::: RECORDED DATA :::

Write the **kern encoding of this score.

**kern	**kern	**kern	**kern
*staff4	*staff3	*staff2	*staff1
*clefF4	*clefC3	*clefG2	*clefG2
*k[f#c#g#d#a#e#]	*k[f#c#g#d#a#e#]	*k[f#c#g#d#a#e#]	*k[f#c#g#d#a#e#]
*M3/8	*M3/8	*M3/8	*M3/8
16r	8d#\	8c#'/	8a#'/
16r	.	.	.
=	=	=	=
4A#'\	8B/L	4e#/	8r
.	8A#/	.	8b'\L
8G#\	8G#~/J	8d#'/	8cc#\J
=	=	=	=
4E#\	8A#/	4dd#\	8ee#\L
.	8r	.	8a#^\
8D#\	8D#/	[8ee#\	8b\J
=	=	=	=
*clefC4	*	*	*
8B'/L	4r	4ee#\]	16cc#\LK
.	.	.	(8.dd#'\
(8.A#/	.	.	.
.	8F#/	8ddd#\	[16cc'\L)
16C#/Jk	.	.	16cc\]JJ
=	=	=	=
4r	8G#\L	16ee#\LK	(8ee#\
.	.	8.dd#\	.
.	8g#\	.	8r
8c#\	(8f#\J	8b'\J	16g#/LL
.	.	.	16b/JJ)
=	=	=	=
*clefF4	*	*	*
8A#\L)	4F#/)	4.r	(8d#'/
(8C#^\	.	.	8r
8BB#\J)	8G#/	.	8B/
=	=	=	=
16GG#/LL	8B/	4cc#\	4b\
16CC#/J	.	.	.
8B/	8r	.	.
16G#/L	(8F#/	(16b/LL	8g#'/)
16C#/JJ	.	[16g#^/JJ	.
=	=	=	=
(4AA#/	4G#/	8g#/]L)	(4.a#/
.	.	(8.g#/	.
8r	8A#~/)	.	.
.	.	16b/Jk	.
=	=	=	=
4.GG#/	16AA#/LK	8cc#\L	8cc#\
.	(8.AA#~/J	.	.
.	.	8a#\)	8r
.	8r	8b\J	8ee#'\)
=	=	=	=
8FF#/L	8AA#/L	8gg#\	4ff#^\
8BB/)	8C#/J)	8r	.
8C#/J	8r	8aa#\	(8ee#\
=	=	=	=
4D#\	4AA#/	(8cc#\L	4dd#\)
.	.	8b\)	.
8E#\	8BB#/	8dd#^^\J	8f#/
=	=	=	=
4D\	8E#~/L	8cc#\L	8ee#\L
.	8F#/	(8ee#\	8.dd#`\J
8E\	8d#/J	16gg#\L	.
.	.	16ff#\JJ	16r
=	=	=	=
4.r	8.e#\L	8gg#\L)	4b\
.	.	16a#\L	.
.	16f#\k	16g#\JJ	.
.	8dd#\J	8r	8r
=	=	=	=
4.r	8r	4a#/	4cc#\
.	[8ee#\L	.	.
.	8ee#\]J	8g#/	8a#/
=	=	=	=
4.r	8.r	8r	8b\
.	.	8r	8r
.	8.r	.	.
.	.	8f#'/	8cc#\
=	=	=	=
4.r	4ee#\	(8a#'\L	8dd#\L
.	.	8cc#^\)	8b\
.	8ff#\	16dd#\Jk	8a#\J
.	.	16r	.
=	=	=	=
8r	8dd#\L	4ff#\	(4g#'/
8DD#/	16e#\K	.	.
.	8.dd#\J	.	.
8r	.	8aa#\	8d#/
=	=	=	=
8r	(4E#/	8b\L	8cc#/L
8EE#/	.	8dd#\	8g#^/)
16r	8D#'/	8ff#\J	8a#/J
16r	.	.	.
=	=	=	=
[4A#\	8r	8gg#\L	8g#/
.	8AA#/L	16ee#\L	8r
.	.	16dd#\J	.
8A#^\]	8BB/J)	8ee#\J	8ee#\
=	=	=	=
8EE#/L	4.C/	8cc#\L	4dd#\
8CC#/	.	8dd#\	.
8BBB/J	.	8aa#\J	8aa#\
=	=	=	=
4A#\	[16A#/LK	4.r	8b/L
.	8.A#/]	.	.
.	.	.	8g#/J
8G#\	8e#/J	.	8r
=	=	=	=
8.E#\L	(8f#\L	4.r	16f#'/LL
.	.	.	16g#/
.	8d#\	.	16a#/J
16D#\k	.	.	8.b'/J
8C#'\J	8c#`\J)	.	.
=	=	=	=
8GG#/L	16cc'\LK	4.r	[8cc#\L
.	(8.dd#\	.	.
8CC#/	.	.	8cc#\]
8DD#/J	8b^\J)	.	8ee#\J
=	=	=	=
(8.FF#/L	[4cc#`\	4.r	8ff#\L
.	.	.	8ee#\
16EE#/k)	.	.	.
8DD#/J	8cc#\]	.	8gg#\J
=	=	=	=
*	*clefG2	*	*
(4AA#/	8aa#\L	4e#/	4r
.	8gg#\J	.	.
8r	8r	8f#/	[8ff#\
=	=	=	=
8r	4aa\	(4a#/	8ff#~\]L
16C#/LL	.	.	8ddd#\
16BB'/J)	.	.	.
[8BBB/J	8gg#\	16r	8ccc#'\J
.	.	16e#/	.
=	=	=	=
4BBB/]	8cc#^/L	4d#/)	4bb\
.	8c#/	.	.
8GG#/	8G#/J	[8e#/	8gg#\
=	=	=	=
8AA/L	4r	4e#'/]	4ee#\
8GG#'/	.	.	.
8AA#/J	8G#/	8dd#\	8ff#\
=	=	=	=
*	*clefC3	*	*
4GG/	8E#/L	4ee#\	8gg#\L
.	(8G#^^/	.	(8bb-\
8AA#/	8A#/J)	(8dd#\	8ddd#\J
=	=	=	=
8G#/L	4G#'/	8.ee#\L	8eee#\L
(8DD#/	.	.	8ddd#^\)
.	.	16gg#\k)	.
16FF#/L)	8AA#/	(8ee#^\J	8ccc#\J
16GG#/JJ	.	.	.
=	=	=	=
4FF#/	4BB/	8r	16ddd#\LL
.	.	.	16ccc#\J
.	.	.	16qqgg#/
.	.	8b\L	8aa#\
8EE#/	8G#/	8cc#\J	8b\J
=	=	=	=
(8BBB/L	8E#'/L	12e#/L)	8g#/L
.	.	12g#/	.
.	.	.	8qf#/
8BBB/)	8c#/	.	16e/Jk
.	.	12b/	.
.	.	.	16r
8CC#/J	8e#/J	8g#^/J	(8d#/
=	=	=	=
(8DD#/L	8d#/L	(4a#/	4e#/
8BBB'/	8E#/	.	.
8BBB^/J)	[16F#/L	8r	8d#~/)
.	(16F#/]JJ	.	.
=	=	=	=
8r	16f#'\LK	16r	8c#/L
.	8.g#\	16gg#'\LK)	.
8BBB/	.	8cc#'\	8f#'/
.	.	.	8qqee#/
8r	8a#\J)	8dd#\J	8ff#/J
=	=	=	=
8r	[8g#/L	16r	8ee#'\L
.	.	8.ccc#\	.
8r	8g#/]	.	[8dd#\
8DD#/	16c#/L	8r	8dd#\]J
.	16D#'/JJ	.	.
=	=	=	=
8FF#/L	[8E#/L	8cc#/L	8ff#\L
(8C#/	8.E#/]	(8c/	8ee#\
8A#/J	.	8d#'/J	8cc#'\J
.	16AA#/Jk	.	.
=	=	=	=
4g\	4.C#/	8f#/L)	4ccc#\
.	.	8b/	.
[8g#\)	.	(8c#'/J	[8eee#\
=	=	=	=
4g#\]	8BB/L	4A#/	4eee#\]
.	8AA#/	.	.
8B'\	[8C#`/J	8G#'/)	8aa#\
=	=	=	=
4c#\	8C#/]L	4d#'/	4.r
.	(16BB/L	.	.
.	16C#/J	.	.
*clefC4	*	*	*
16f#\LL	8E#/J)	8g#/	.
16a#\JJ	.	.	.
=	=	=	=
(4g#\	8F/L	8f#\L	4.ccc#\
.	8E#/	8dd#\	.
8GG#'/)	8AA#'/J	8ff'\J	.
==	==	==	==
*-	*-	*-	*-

:::

#### [REQUIRED TASK]
Locate each line in the records above that contains the string "kern", and copy those lines. Matching is case-sensitive.

#### [EXERCISE RESULT]
Write the **kern encoding of this score.
**kern	**kern	**kern	**kern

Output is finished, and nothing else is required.